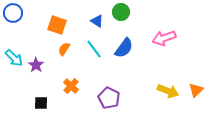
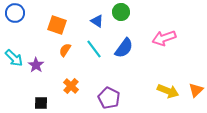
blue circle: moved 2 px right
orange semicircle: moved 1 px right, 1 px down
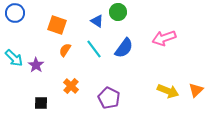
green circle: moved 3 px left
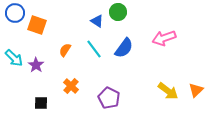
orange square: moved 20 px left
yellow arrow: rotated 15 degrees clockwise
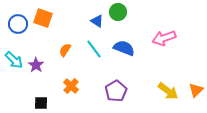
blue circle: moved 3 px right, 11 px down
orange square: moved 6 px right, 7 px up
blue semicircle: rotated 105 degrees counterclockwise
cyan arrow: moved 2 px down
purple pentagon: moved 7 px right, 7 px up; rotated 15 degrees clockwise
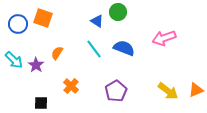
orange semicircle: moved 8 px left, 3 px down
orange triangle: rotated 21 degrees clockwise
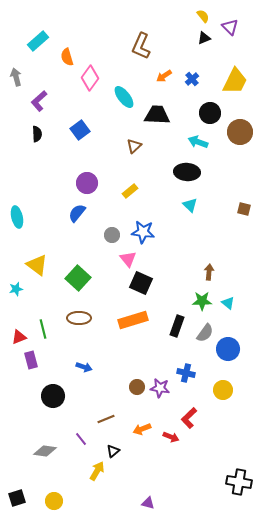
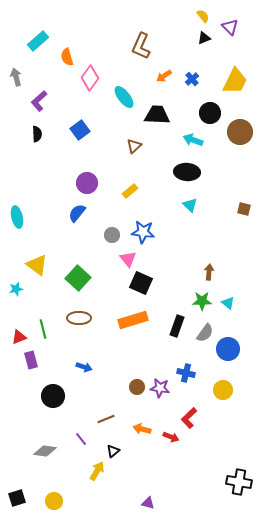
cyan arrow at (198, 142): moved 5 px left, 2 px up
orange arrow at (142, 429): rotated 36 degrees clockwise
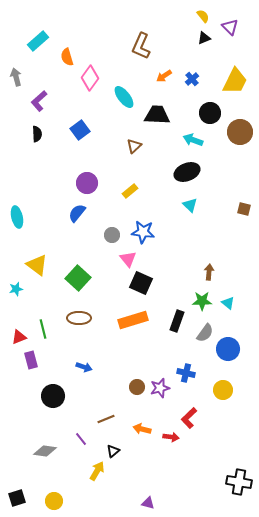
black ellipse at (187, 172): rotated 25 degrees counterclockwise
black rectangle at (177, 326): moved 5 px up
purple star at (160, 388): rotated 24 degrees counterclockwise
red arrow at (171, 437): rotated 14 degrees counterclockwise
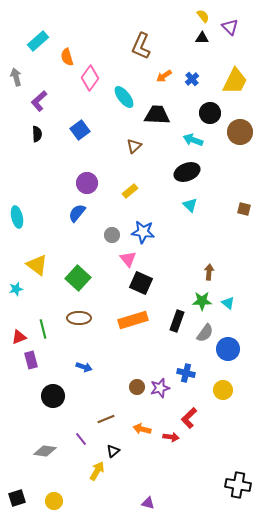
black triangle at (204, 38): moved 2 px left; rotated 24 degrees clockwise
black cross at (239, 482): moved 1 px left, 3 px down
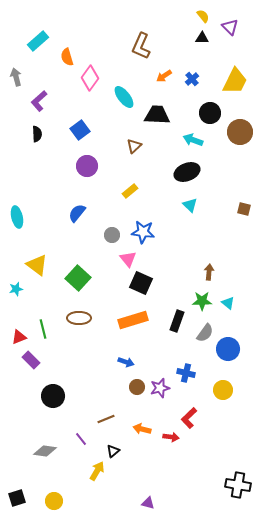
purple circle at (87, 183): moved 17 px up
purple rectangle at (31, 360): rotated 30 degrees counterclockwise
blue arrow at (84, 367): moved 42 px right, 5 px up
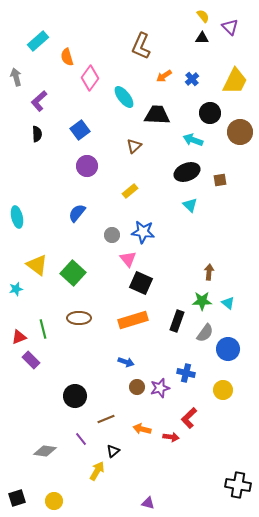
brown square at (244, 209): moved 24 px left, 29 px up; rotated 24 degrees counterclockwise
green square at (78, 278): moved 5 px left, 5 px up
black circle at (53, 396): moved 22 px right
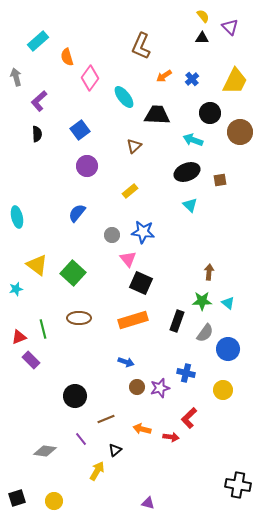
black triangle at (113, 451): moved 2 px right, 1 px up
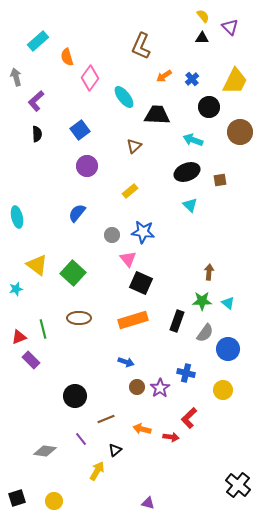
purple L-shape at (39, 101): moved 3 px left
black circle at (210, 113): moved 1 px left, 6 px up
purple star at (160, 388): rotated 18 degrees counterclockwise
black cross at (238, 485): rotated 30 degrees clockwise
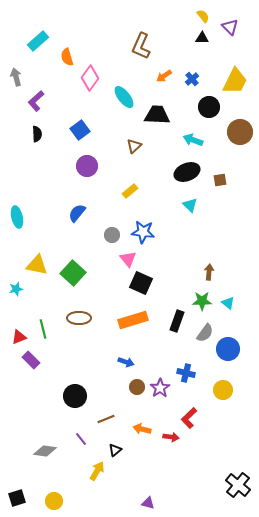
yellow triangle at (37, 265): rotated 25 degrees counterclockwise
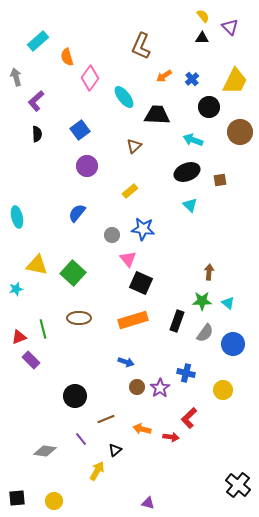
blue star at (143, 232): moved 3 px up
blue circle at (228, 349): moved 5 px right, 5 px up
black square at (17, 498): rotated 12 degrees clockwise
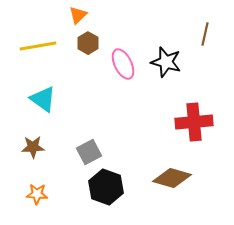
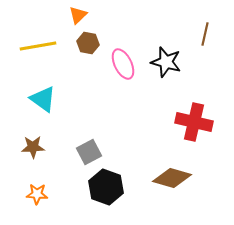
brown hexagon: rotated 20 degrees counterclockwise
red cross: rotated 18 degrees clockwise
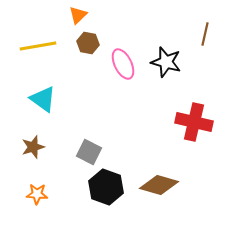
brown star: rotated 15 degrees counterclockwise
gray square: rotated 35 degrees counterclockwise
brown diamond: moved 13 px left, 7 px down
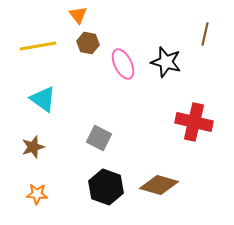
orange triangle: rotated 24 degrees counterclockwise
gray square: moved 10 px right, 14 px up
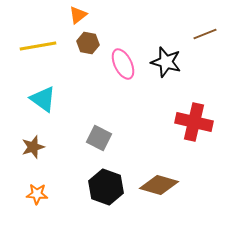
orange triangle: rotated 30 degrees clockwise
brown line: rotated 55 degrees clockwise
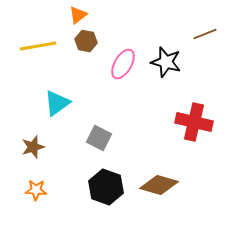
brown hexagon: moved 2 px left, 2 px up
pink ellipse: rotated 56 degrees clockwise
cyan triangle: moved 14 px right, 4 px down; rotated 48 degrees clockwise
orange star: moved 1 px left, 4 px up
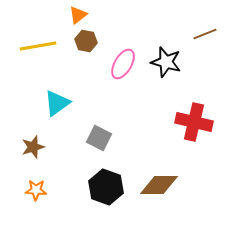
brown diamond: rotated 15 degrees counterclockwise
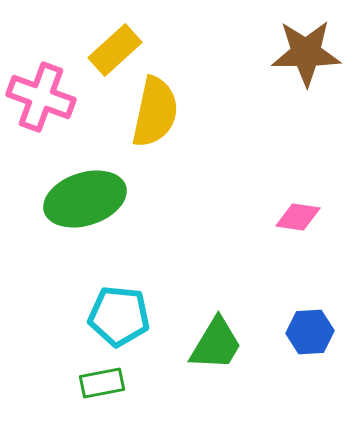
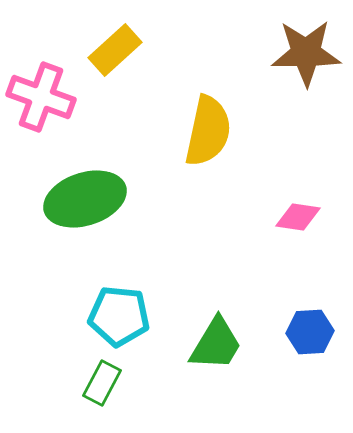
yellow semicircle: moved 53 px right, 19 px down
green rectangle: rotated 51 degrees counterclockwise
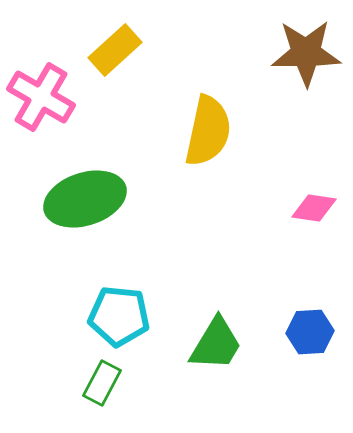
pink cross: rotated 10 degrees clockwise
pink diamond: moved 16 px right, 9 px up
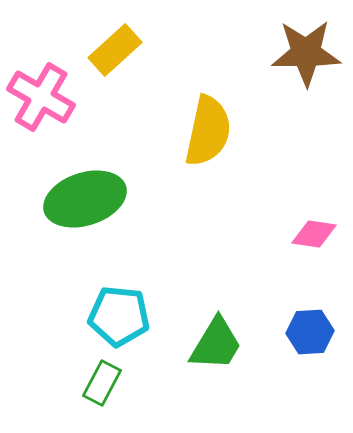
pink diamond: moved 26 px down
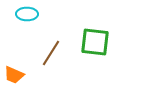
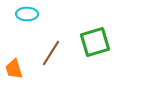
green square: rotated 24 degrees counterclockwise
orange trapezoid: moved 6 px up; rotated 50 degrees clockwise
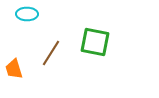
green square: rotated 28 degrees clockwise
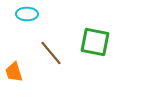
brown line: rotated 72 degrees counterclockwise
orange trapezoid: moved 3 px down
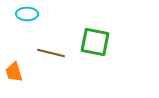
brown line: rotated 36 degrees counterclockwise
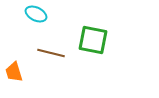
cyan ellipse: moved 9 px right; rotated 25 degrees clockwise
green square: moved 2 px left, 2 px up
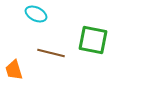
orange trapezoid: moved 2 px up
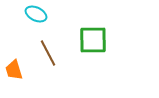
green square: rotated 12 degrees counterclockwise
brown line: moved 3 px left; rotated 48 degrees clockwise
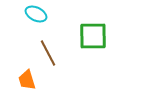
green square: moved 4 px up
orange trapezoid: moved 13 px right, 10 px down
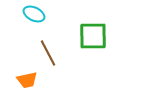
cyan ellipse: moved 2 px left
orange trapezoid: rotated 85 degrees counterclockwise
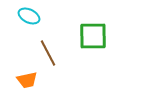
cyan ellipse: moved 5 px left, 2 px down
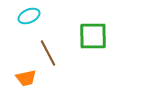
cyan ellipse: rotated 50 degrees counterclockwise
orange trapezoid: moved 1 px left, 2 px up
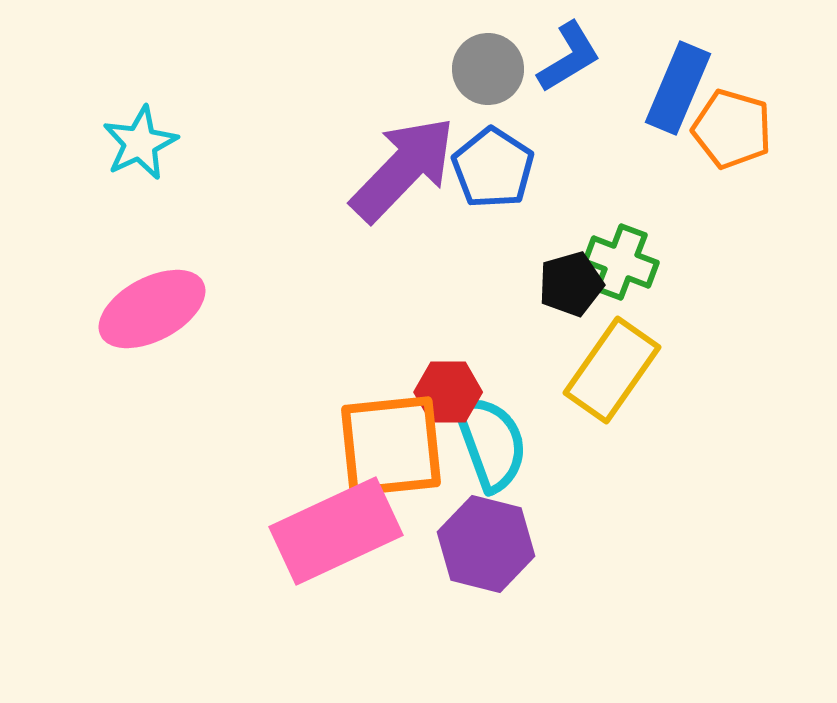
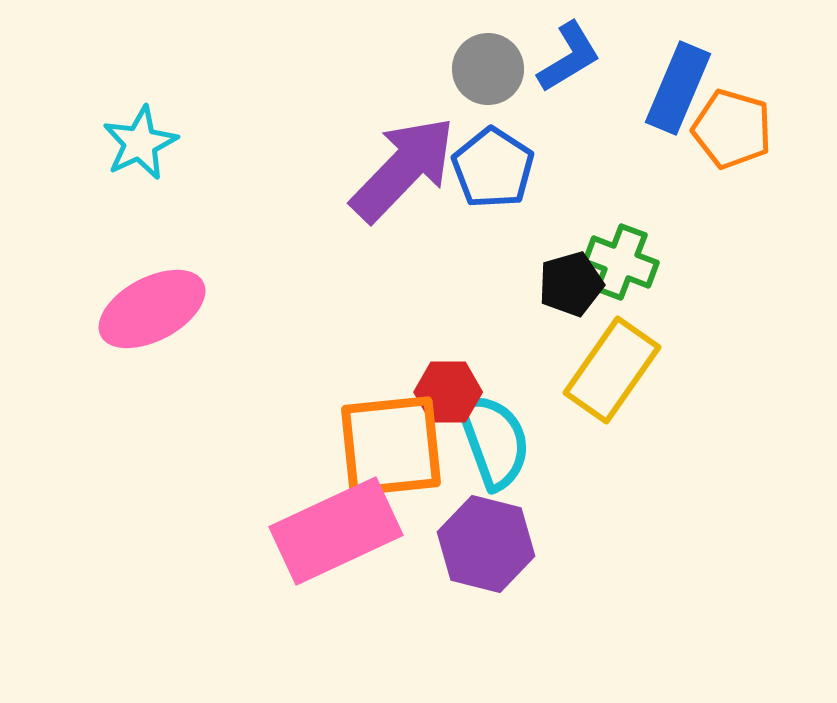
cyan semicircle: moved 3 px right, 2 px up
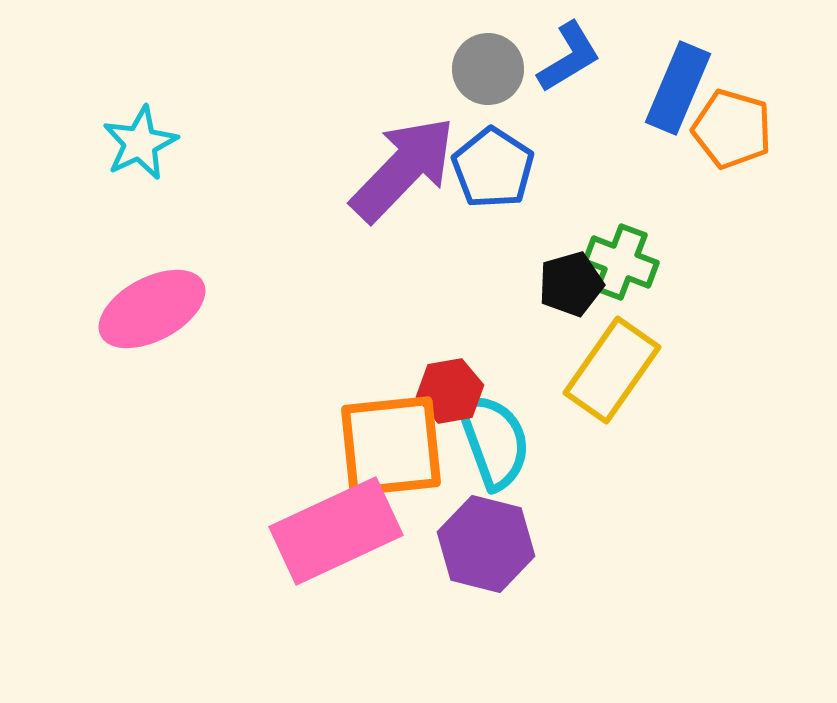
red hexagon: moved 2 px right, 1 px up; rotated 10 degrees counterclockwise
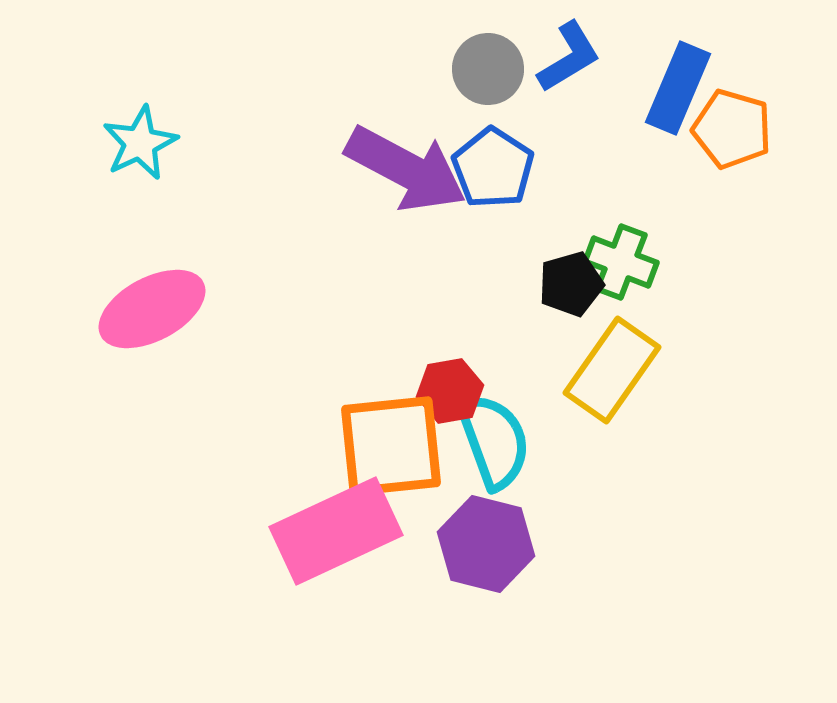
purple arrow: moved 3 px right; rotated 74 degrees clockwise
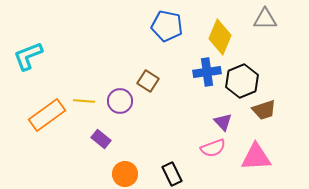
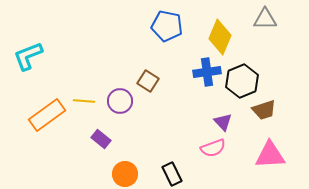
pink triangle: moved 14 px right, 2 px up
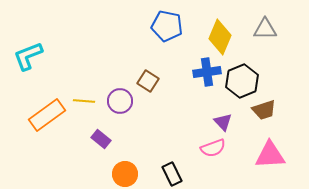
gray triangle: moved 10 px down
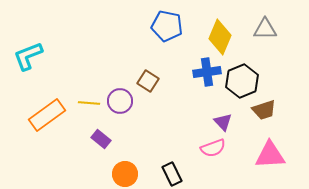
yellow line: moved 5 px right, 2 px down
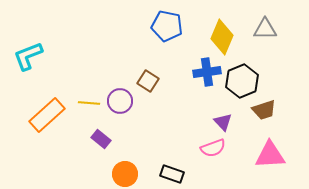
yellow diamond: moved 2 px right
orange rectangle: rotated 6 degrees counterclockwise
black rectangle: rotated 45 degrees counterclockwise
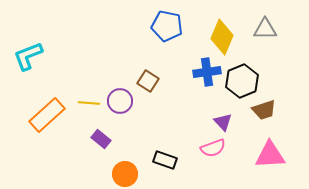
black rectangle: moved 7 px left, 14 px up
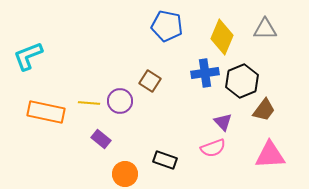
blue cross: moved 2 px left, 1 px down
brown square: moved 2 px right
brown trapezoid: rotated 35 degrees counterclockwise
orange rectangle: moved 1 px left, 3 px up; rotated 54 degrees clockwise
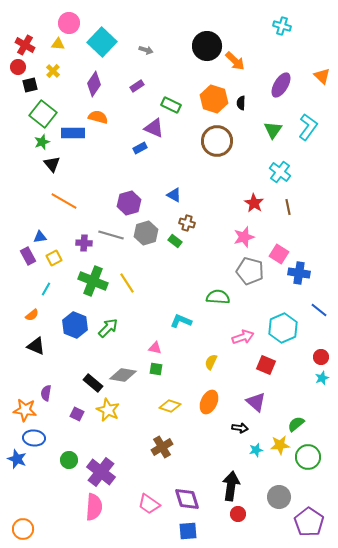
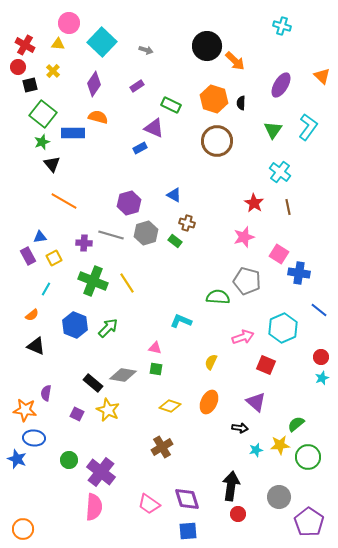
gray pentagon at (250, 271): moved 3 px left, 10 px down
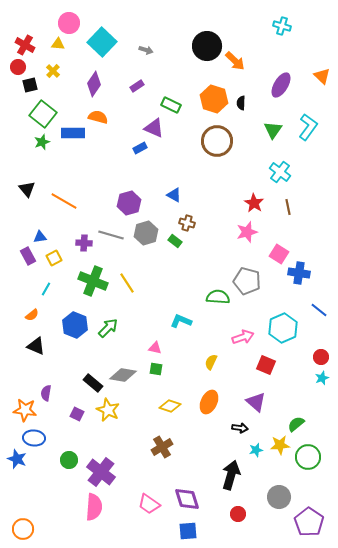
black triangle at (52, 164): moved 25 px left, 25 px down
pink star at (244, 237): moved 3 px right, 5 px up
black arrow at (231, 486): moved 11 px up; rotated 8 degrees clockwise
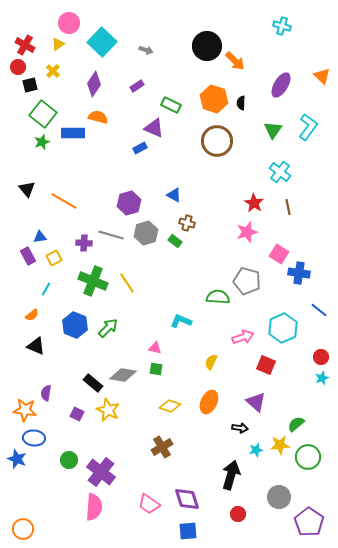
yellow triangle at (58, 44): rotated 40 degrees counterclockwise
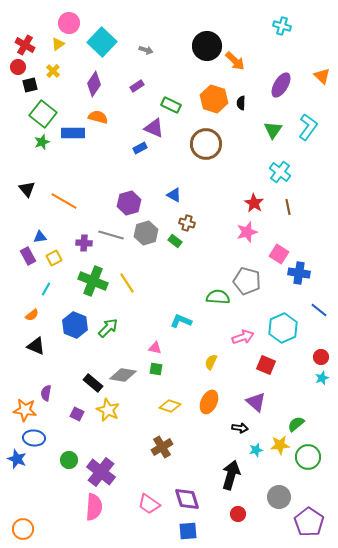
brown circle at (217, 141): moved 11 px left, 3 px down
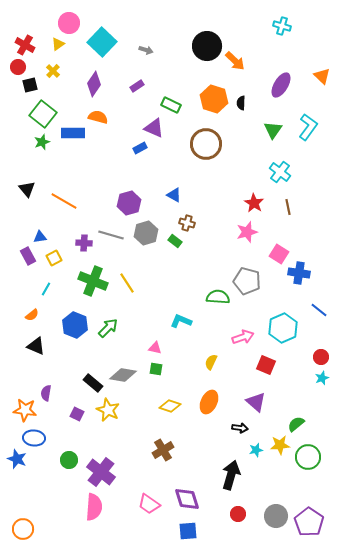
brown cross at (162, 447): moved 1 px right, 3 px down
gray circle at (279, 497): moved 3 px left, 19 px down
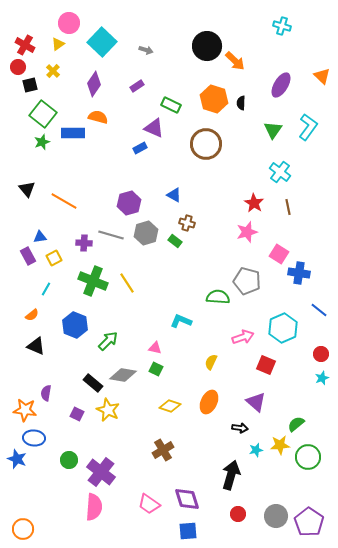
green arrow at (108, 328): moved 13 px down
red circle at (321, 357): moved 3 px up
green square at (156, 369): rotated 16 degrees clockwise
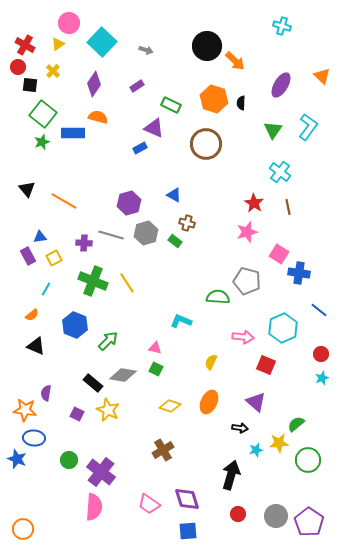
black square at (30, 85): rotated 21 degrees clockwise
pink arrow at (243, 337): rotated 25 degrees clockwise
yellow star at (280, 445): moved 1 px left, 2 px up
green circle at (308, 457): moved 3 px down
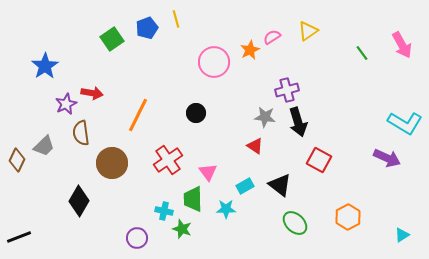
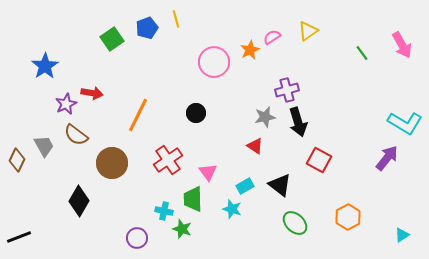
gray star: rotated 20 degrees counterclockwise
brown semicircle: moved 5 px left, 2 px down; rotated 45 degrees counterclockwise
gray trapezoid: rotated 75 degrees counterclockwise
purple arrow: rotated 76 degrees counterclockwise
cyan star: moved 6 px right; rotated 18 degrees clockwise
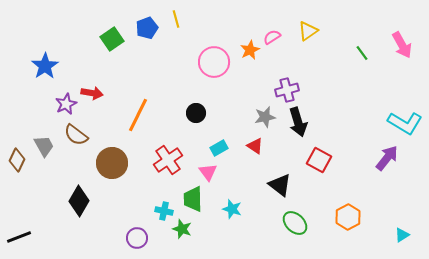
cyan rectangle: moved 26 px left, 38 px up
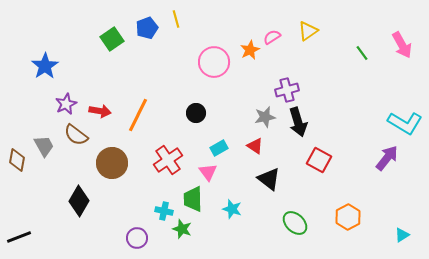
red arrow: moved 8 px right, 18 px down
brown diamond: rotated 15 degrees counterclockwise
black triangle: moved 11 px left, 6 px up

— Job —
Find each line in the data above that contains the word "gray" and copy those lines in full.

— Answer to this exercise —
gray square: rotated 35 degrees counterclockwise
gray square: moved 10 px right, 14 px up
gray triangle: moved 10 px down
gray pentagon at (250, 271): moved 3 px left, 10 px down
gray circle at (279, 497): moved 3 px left, 19 px down
gray star: rotated 20 degrees counterclockwise
gray trapezoid: rotated 75 degrees counterclockwise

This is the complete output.